All records below must be written out exactly, with the pictures excluded.

-- SUPPLIED RECORDS follows --

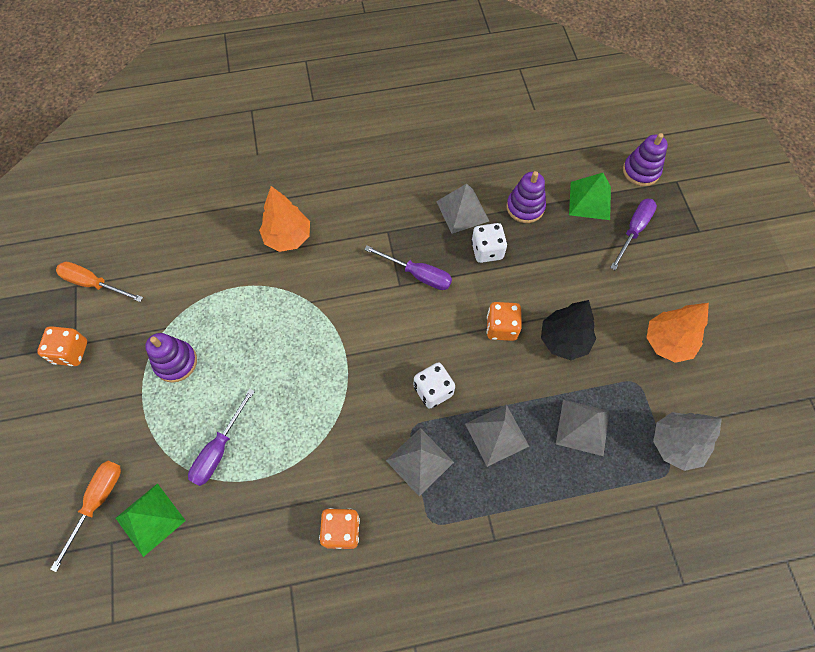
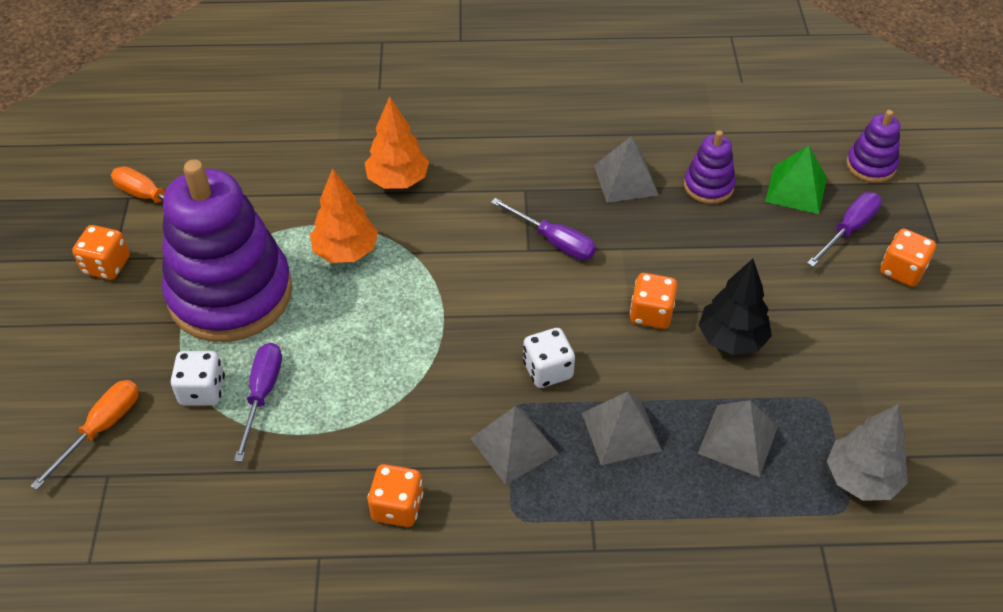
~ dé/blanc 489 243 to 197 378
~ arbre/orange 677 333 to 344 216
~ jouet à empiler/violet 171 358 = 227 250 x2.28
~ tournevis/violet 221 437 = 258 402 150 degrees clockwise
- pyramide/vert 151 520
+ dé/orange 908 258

-- SUPPLIED RECORDS concluded --

* **REPLY**
~ dé/blanc 489 243 to 197 378
~ arbre/orange 677 333 to 344 216
~ jouet à empiler/violet 171 358 = 227 250 x2.28
~ tournevis/violet 221 437 = 258 402 150 degrees clockwise
- pyramide/vert 151 520
+ dé/orange 908 258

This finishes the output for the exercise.